◆ GIVEN INFORMATION
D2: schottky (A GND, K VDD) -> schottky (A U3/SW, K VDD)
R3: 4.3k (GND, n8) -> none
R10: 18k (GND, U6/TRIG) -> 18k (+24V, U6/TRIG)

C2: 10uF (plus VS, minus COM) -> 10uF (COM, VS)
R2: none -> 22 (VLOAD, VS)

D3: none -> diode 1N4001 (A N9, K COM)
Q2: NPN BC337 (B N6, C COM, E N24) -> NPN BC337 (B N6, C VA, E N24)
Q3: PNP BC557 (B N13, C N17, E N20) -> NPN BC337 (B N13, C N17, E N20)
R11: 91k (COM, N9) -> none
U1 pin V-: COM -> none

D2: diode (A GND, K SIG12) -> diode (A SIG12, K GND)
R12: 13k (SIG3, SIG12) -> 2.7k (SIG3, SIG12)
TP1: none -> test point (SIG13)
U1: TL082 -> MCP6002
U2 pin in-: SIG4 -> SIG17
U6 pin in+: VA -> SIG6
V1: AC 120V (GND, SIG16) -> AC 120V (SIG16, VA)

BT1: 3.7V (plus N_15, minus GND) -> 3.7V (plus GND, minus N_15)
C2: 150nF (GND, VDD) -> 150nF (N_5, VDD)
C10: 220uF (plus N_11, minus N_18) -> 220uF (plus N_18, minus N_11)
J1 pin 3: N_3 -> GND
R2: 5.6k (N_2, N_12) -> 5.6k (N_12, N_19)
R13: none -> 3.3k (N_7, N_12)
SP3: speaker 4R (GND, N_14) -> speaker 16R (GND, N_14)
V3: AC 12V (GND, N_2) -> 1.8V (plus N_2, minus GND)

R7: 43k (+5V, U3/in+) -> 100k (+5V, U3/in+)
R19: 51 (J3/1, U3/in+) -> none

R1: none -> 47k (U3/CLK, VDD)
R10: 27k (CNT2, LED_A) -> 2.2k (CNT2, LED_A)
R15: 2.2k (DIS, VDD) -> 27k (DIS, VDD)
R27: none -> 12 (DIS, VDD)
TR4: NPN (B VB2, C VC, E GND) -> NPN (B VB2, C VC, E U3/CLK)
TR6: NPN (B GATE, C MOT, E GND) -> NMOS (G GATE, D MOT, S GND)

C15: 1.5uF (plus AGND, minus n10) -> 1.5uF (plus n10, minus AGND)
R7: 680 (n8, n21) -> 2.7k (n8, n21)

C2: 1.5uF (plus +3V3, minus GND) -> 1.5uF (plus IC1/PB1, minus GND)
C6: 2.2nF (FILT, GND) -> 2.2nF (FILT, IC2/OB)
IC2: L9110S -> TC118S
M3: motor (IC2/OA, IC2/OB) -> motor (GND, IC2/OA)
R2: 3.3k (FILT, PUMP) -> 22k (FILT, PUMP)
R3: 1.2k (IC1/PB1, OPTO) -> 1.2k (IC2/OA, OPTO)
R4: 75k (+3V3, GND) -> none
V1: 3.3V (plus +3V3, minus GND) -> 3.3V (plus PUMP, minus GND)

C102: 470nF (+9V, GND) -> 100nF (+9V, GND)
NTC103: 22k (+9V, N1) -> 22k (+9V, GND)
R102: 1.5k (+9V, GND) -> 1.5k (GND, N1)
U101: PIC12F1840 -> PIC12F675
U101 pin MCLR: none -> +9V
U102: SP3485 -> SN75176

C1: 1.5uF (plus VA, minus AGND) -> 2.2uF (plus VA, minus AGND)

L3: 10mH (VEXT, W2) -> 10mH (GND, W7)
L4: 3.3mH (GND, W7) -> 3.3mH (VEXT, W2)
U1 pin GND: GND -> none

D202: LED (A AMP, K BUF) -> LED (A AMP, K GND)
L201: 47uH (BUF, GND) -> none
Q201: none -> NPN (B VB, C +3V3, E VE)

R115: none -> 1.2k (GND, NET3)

◆ THE PROBLEM
Return all of the entries above exactly as they stand.

◆ WRITTEN RESPONSE
D2: schottky (A GND, K VDD) -> schottky (A U3/SW, K VDD)
R3: 4.3k (GND, n8) -> none
R10: 18k (GND, U6/TRIG) -> 18k (+24V, U6/TRIG)

C2: 10uF (plus VS, minus COM) -> 10uF (COM, VS)
R2: none -> 22 (VLOAD, VS)

D3: none -> diode 1N4001 (A N9, K COM)
Q2: NPN BC337 (B N6, C COM, E N24) -> NPN BC337 (B N6, C VA, E N24)
Q3: PNP BC557 (B N13, C N17, E N20) -> NPN BC337 (B N13, C N17, E N20)
R11: 91k (COM, N9) -> none
U1 pin V-: COM -> none

D2: diode (A GND, K SIG12) -> diode (A SIG12, K GND)
R12: 13k (SIG3, SIG12) -> 2.7k (SIG3, SIG12)
TP1: none -> test point (SIG13)
U1: TL082 -> MCP6002
U2 pin in-: SIG4 -> SIG17
U6 pin in+: VA -> SIG6
V1: AC 120V (GND, SIG16) -> AC 120V (SIG16, VA)

BT1: 3.7V (plus N_15, minus GND) -> 3.7V (plus GND, minus N_15)
C2: 150nF (GND, VDD) -> 150nF (N_5, VDD)
C10: 220uF (plus N_11, minus N_18) -> 220uF (plus N_18, minus N_11)
J1 pin 3: N_3 -> GND
R2: 5.6k (N_2, N_12) -> 5.6k (N_12, N_19)
R13: none -> 3.3k (N_7, N_12)
SP3: speaker 4R (GND, N_14) -> speaker 16R (GND, N_14)
V3: AC 12V (GND, N_2) -> 1.8V (plus N_2, minus GND)

R7: 43k (+5V, U3/in+) -> 100k (+5V, U3/in+)
R19: 51 (J3/1, U3/in+) -> none

R1: none -> 47k (U3/CLK, VDD)
R10: 27k (CNT2, LED_A) -> 2.2k (CNT2, LED_A)
R15: 2.2k (DIS, VDD) -> 27k (DIS, VDD)
R27: none -> 12 (DIS, VDD)
TR4: NPN (B VB2, C VC, E GND) -> NPN (B VB2, C VC, E U3/CLK)
TR6: NPN (B GATE, C MOT, E GND) -> NMOS (G GATE, D MOT, S GND)

C15: 1.5uF (plus AGND, minus n10) -> 1.5uF (plus n10, minus AGND)
R7: 680 (n8, n21) -> 2.7k (n8, n21)

C2: 1.5uF (plus +3V3, minus GND) -> 1.5uF (plus IC1/PB1, minus GND)
C6: 2.2nF (FILT, GND) -> 2.2nF (FILT, IC2/OB)
IC2: L9110S -> TC118S
M3: motor (IC2/OA, IC2/OB) -> motor (GND, IC2/OA)
R2: 3.3k (FILT, PUMP) -> 22k (FILT, PUMP)
R3: 1.2k (IC1/PB1, OPTO) -> 1.2k (IC2/OA, OPTO)
R4: 75k (+3V3, GND) -> none
V1: 3.3V (plus +3V3, minus GND) -> 3.3V (plus PUMP, minus GND)

C102: 470nF (+9V, GND) -> 100nF (+9V, GND)
NTC103: 22k (+9V, N1) -> 22k (+9V, GND)
R102: 1.5k (+9V, GND) -> 1.5k (GND, N1)
U101: PIC12F1840 -> PIC12F675
U101 pin MCLR: none -> +9V
U102: SP3485 -> SN75176

C1: 1.5uF (plus VA, minus AGND) -> 2.2uF (plus VA, minus AGND)

L3: 10mH (VEXT, W2) -> 10mH (GND, W7)
L4: 3.3mH (GND, W7) -> 3.3mH (VEXT, W2)
U1 pin GND: GND -> none

D202: LED (A AMP, K BUF) -> LED (A AMP, K GND)
L201: 47uH (BUF, GND) -> none
Q201: none -> NPN (B VB, C +3V3, E VE)

R115: none -> 1.2k (GND, NET3)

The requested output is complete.